_Goal of the exercise_: Starting at the line that contains "tan plate F4:F6", copy every line to the end of the material below exactly, and omit the pictures.

_Provided entries_:
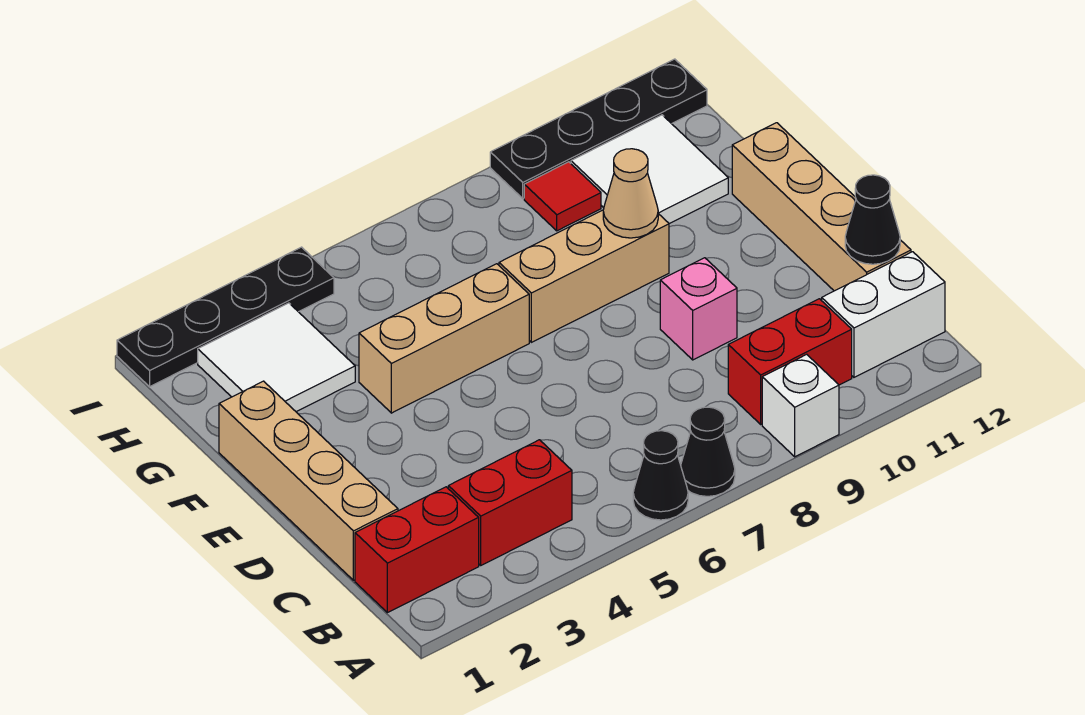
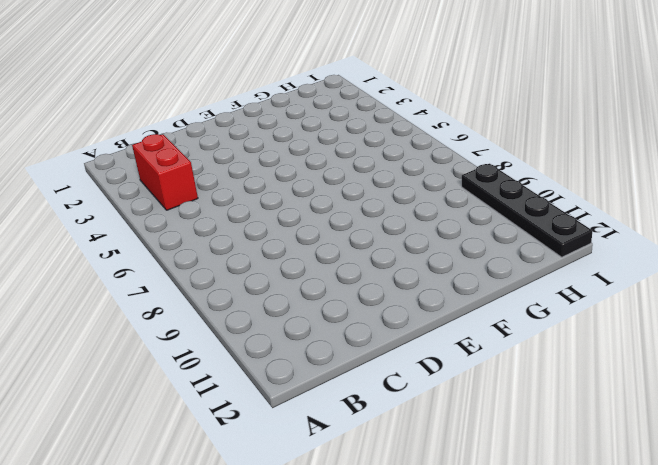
none -> black cone A6 level 1
none -> black cone A7 level 1
none -> white brick A9 level 1

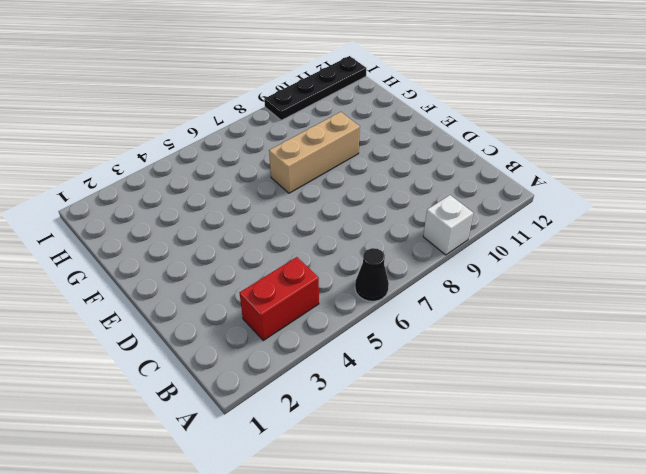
none -> black cone A7 level 1
none -> red brick B1:B2 level 1
none -> red brick B9:B10 level 1

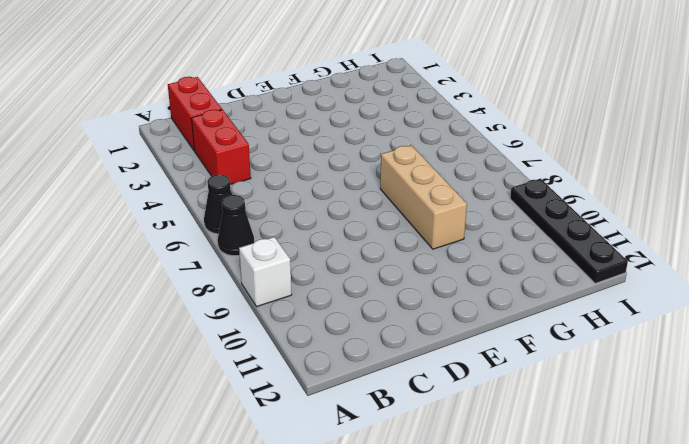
none -> red brick B9:B10 level 1
none -> white brick B11:B12 level 1
none -> tan brick C1:F1 level 1

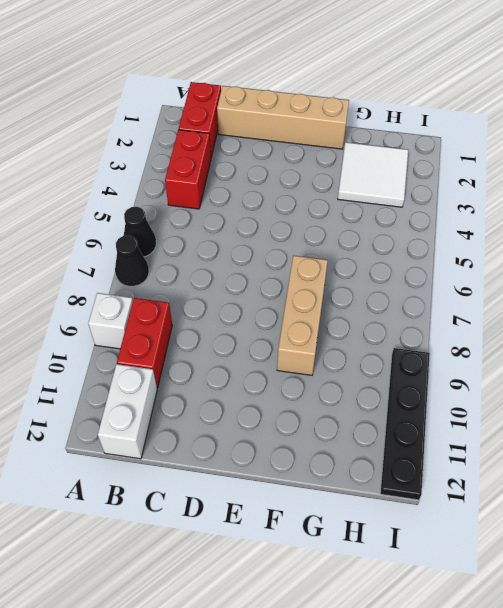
none -> tan brick C12:F12 level 1
none -> pink brick D9 level 1
none -> tan brick F4:F6 level 1

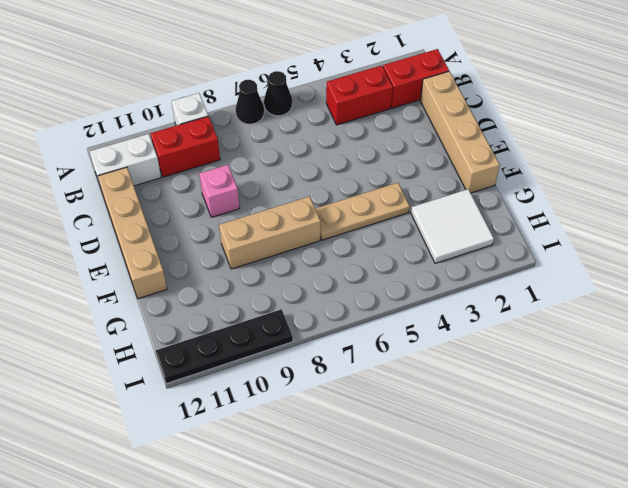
tan plate F4:F6 level 1 -> tan brick F4:F6 level 1
none -> white tile G10:H11 level 1
none -> red tile H9 level 1
none -> black plate I1:I4 level 1

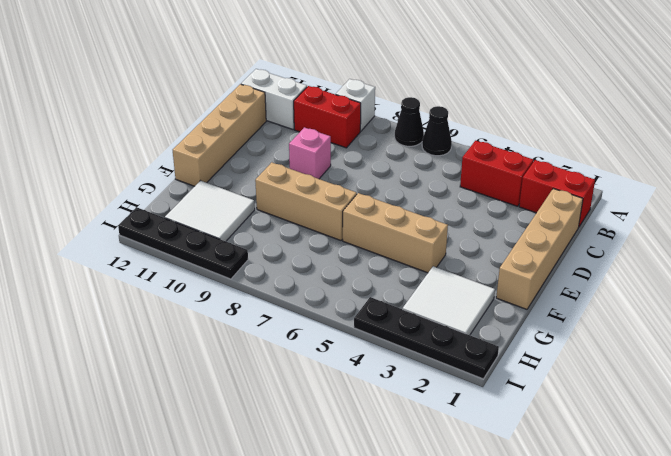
none -> red tile H9 level 1
none -> black cone C12 level 2
none -> tan cone F9 level 2

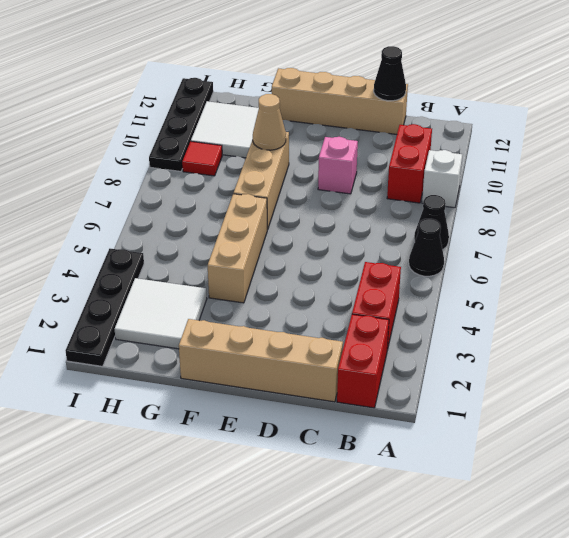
none -> white brick B11:B12 level 1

_Response to this task_:
tan plate F4:F6 level 1 -> tan brick F4:F6 level 1
none -> white tile G10:H11 level 1
none -> red tile H9 level 1
none -> black plate I1:I4 level 1

none -> red tile H9 level 1
none -> black cone C12 level 2
none -> tan cone F9 level 2

none -> white brick B11:B12 level 1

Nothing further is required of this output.